* **Task**
Copy out every line of the material below word for word, in the same order.

* **Data to process**
++++++++++

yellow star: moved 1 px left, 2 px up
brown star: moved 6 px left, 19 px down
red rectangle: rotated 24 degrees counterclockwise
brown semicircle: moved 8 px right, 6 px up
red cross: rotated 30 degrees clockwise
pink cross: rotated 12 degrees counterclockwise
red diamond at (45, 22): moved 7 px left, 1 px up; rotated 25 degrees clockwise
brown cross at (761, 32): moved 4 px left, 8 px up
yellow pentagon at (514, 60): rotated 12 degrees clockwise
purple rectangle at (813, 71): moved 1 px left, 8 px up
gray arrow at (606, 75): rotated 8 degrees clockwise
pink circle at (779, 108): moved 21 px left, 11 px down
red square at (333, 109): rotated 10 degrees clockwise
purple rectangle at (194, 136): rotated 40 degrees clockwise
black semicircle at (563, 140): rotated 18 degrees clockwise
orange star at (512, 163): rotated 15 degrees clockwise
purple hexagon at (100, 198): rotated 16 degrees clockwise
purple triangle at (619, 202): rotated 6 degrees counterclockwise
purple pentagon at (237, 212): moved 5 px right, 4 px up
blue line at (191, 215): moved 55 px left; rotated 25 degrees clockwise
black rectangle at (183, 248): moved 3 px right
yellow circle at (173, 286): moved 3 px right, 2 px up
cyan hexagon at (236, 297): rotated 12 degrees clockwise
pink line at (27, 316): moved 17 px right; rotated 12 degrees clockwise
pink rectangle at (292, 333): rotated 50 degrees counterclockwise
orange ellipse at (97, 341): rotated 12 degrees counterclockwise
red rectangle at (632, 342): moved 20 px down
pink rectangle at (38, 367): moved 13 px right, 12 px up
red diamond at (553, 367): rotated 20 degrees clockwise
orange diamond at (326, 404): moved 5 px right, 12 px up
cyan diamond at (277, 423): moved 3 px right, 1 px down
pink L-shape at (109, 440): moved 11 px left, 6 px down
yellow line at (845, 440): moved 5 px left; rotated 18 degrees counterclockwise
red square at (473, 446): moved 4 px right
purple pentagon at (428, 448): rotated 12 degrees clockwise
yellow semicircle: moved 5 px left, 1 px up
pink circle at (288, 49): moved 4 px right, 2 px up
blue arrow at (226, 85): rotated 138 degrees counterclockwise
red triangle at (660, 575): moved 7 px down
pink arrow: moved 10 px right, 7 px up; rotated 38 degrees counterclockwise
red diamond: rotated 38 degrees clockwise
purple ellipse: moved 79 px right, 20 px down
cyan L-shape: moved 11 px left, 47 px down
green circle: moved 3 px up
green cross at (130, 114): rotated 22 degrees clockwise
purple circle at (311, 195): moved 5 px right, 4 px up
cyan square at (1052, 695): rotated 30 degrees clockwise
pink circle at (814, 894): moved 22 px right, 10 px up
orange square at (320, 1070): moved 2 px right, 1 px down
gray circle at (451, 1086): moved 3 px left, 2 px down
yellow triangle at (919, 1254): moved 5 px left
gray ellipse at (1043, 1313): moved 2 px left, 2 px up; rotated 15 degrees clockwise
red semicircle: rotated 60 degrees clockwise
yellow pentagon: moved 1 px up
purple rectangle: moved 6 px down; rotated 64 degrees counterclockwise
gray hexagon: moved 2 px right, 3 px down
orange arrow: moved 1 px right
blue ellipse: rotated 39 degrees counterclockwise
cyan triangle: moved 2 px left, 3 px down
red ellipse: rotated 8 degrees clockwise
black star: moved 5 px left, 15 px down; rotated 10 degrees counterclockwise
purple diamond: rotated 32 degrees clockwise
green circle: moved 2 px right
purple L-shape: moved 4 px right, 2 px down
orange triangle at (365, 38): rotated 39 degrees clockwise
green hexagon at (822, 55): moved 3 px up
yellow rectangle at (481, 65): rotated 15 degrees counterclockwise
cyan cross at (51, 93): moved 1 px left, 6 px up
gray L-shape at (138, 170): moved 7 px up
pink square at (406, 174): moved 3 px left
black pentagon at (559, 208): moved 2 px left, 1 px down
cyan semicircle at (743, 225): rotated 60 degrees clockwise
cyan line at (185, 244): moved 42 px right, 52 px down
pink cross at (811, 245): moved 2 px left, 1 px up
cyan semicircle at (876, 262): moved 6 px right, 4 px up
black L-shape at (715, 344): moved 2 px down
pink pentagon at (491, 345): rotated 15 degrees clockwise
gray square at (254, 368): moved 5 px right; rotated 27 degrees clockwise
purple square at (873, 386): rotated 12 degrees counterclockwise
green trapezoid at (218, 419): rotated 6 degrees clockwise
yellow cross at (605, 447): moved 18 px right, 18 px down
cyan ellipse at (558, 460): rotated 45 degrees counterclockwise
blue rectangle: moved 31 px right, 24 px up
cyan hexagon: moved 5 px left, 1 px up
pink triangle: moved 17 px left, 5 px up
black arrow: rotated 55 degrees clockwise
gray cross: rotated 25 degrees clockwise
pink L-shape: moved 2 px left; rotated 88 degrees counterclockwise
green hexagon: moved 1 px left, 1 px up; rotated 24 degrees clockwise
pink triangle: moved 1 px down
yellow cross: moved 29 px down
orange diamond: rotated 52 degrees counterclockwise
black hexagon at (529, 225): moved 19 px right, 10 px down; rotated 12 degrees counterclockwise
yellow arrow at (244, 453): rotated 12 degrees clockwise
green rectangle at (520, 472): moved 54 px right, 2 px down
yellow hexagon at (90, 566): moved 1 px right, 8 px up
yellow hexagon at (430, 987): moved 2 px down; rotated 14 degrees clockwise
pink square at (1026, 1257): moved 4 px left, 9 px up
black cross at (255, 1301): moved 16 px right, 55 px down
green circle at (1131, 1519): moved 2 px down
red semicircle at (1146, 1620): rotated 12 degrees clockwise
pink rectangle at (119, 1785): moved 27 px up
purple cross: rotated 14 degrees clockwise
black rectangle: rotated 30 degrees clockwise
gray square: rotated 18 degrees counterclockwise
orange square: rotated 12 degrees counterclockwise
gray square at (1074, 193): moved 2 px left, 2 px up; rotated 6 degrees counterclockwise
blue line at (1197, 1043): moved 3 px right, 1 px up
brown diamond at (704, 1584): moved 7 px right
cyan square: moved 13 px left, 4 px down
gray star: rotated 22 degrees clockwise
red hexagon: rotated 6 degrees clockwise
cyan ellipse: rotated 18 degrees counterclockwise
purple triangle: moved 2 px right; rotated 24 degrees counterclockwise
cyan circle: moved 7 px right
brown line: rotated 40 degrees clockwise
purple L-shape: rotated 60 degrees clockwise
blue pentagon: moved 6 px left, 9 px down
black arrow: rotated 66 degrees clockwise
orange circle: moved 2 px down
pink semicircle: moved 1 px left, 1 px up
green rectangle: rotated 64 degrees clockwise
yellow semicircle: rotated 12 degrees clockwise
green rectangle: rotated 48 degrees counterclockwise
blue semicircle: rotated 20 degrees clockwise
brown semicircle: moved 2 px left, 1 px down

++++++++++

* **The solution**
yellow star: moved 1 px left, 2 px up
brown star: moved 6 px left, 19 px down
red rectangle: rotated 24 degrees counterclockwise
brown semicircle: moved 8 px right, 6 px up
red cross: rotated 30 degrees clockwise
pink cross: rotated 12 degrees counterclockwise
red diamond at (45, 22): moved 7 px left, 1 px up; rotated 25 degrees clockwise
brown cross at (761, 32): moved 4 px left, 8 px up
yellow pentagon at (514, 60): rotated 12 degrees clockwise
purple rectangle at (813, 71): moved 1 px left, 8 px up
gray arrow at (606, 75): rotated 8 degrees clockwise
pink circle at (779, 108): moved 21 px left, 11 px down
red square at (333, 109): rotated 10 degrees clockwise
purple rectangle at (194, 136): rotated 40 degrees clockwise
black semicircle at (563, 140): rotated 18 degrees clockwise
orange star at (512, 163): rotated 15 degrees clockwise
purple hexagon at (100, 198): rotated 16 degrees clockwise
purple triangle at (619, 202): rotated 6 degrees counterclockwise
purple pentagon at (237, 212): moved 5 px right, 4 px up
blue line at (191, 215): moved 55 px left; rotated 25 degrees clockwise
black rectangle at (183, 248): moved 3 px right
yellow circle at (173, 286): moved 3 px right, 2 px up
cyan hexagon at (236, 297): rotated 12 degrees clockwise
pink line at (27, 316): moved 17 px right; rotated 12 degrees clockwise
pink rectangle at (292, 333): rotated 50 degrees counterclockwise
orange ellipse at (97, 341): rotated 12 degrees counterclockwise
red rectangle at (632, 342): moved 20 px down
pink rectangle at (38, 367): moved 13 px right, 12 px up
red diamond at (553, 367): rotated 20 degrees clockwise
orange diamond at (326, 404): moved 5 px right, 12 px up
cyan diamond at (277, 423): moved 3 px right, 1 px down
pink L-shape at (109, 440): moved 11 px left, 6 px down
yellow line at (845, 440): moved 5 px left; rotated 18 degrees counterclockwise
red square at (473, 446): moved 4 px right
purple pentagon at (428, 448): rotated 12 degrees clockwise
yellow semicircle: moved 5 px left, 1 px up
pink circle at (288, 49): moved 4 px right, 2 px up
blue arrow at (226, 85): rotated 138 degrees counterclockwise
red triangle at (660, 575): moved 7 px down
pink arrow: moved 10 px right, 7 px up; rotated 38 degrees counterclockwise
red diamond: rotated 38 degrees clockwise
purple ellipse: moved 79 px right, 20 px down
cyan L-shape: moved 11 px left, 47 px down
green circle: moved 3 px up
green cross at (130, 114): rotated 22 degrees clockwise
purple circle at (311, 195): moved 5 px right, 4 px up
cyan square at (1052, 695): rotated 30 degrees clockwise
pink circle at (814, 894): moved 22 px right, 10 px up
orange square at (320, 1070): moved 2 px right, 1 px down
gray circle at (451, 1086): moved 3 px left, 2 px down
yellow triangle at (919, 1254): moved 5 px left
gray ellipse at (1043, 1313): moved 2 px left, 2 px up; rotated 15 degrees clockwise
red semicircle: rotated 60 degrees clockwise
yellow pentagon: moved 1 px up
purple rectangle: moved 6 px down; rotated 64 degrees counterclockwise
gray hexagon: moved 2 px right, 3 px down
orange arrow: moved 1 px right
blue ellipse: rotated 39 degrees counterclockwise
cyan triangle: moved 2 px left, 3 px down
red ellipse: rotated 8 degrees clockwise
black star: moved 5 px left, 15 px down; rotated 10 degrees counterclockwise
purple diamond: rotated 32 degrees clockwise
green circle: moved 2 px right
purple L-shape: moved 4 px right, 2 px down
orange triangle at (365, 38): rotated 39 degrees clockwise
green hexagon at (822, 55): moved 3 px up
yellow rectangle at (481, 65): rotated 15 degrees counterclockwise
cyan cross at (51, 93): moved 1 px left, 6 px up
gray L-shape at (138, 170): moved 7 px up
pink square at (406, 174): moved 3 px left
black pentagon at (559, 208): moved 2 px left, 1 px down
cyan semicircle at (743, 225): rotated 60 degrees clockwise
cyan line at (185, 244): moved 42 px right, 52 px down
pink cross at (811, 245): moved 2 px left, 1 px up
cyan semicircle at (876, 262): moved 6 px right, 4 px up
black L-shape at (715, 344): moved 2 px down
pink pentagon at (491, 345): rotated 15 degrees clockwise
gray square at (254, 368): moved 5 px right; rotated 27 degrees clockwise
purple square at (873, 386): rotated 12 degrees counterclockwise
green trapezoid at (218, 419): rotated 6 degrees clockwise
yellow cross at (605, 447): moved 18 px right, 18 px down
cyan ellipse at (558, 460): rotated 45 degrees counterclockwise
blue rectangle: moved 31 px right, 24 px up
cyan hexagon: moved 5 px left, 1 px up
pink triangle: moved 17 px left, 5 px up
black arrow: rotated 55 degrees clockwise
gray cross: rotated 25 degrees clockwise
pink L-shape: moved 2 px left; rotated 88 degrees counterclockwise
green hexagon: moved 1 px left, 1 px up; rotated 24 degrees clockwise
pink triangle: moved 1 px down
yellow cross: moved 29 px down
orange diamond: rotated 52 degrees counterclockwise
black hexagon at (529, 225): moved 19 px right, 10 px down; rotated 12 degrees counterclockwise
yellow arrow at (244, 453): rotated 12 degrees clockwise
green rectangle at (520, 472): moved 54 px right, 2 px down
yellow hexagon at (90, 566): moved 1 px right, 8 px up
yellow hexagon at (430, 987): moved 2 px down; rotated 14 degrees clockwise
pink square at (1026, 1257): moved 4 px left, 9 px up
black cross at (255, 1301): moved 16 px right, 55 px down
green circle at (1131, 1519): moved 2 px down
red semicircle at (1146, 1620): rotated 12 degrees clockwise
pink rectangle at (119, 1785): moved 27 px up
purple cross: rotated 14 degrees clockwise
black rectangle: rotated 30 degrees clockwise
gray square: rotated 18 degrees counterclockwise
orange square: rotated 12 degrees counterclockwise
gray square at (1074, 193): moved 2 px left, 2 px up; rotated 6 degrees counterclockwise
blue line at (1197, 1043): moved 3 px right, 1 px up
brown diamond at (704, 1584): moved 7 px right
cyan square: moved 13 px left, 4 px down
gray star: rotated 22 degrees clockwise
red hexagon: rotated 6 degrees clockwise
cyan ellipse: rotated 18 degrees counterclockwise
purple triangle: moved 2 px right; rotated 24 degrees counterclockwise
cyan circle: moved 7 px right
brown line: rotated 40 degrees clockwise
purple L-shape: rotated 60 degrees clockwise
blue pentagon: moved 6 px left, 9 px down
black arrow: rotated 66 degrees clockwise
orange circle: moved 2 px down
pink semicircle: moved 1 px left, 1 px up
green rectangle: rotated 64 degrees clockwise
yellow semicircle: rotated 12 degrees clockwise
green rectangle: rotated 48 degrees counterclockwise
blue semicircle: rotated 20 degrees clockwise
brown semicircle: moved 2 px left, 1 px down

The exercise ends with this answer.